#### EXERCISE
Copy out the entries that follow exactly, leaving out the pictures.
═══ RECORDED DATA
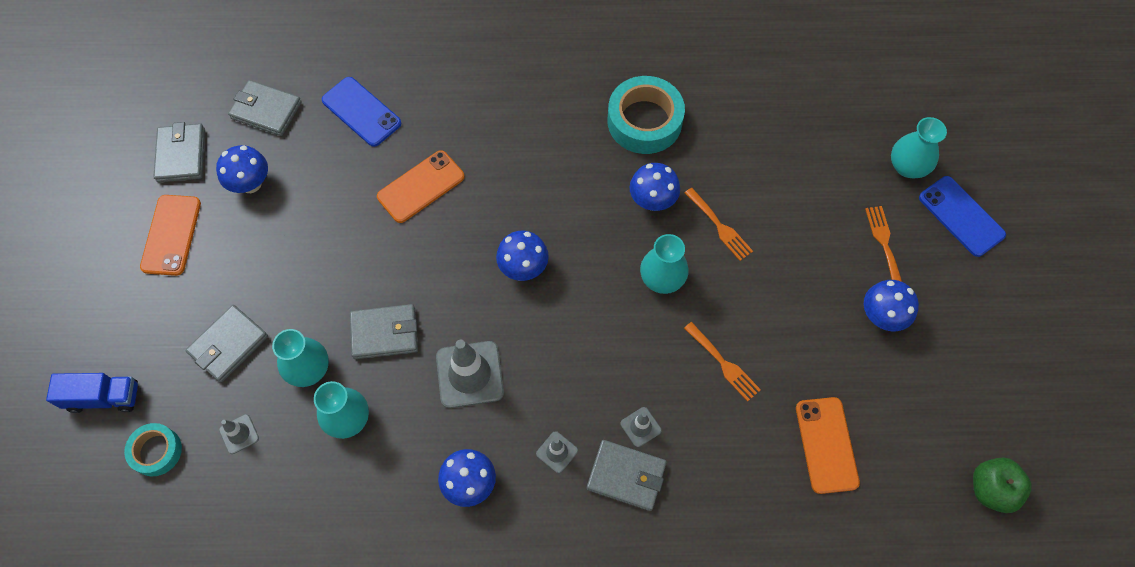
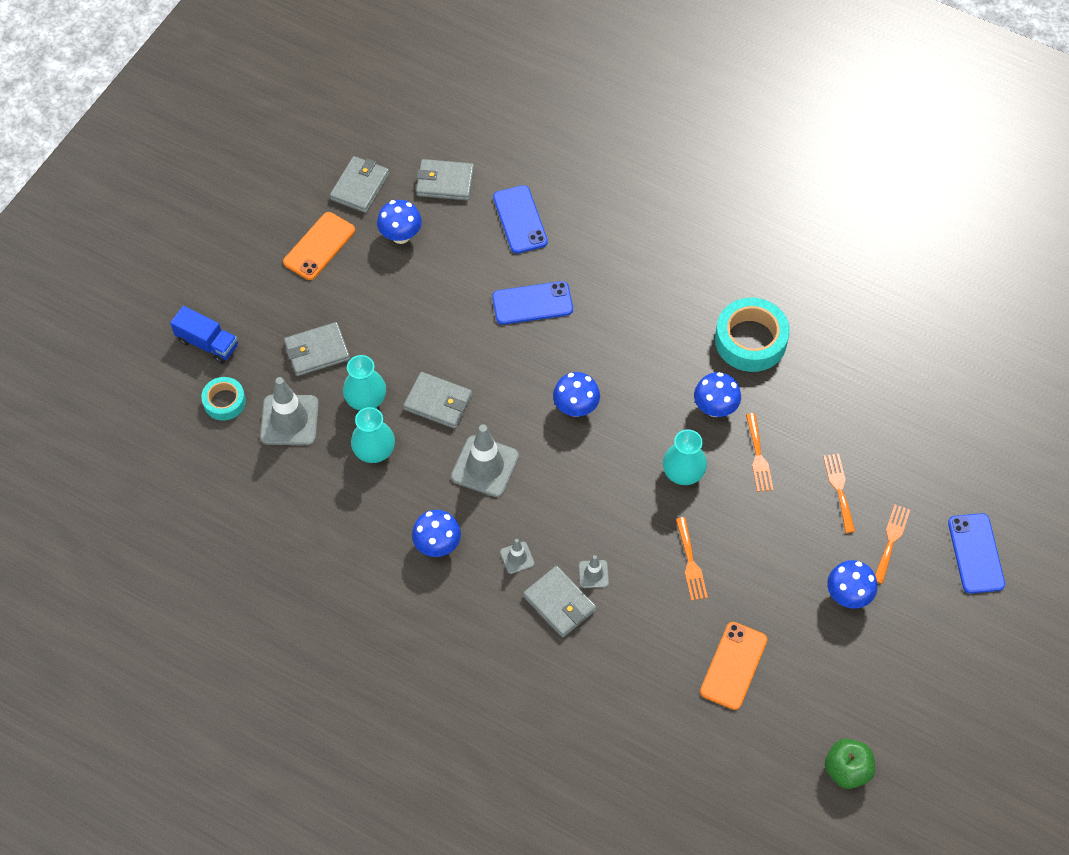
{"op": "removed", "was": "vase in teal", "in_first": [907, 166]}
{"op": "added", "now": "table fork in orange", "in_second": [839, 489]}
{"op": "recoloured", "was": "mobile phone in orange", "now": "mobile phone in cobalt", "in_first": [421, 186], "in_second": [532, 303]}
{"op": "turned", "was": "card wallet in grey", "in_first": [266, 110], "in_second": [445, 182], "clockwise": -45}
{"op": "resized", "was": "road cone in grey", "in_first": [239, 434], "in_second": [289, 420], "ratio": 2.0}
══════
#### TASK OUTPUT
{"op": "removed", "was": "vase in teal", "in_first": [907, 166]}
{"op": "added", "now": "table fork in orange", "in_second": [839, 489]}
{"op": "recoloured", "was": "mobile phone in orange", "now": "mobile phone in cobalt", "in_first": [421, 186], "in_second": [532, 303]}
{"op": "turned", "was": "card wallet in grey", "in_first": [266, 110], "in_second": [445, 182], "clockwise": -45}
{"op": "resized", "was": "road cone in grey", "in_first": [239, 434], "in_second": [289, 420], "ratio": 2.0}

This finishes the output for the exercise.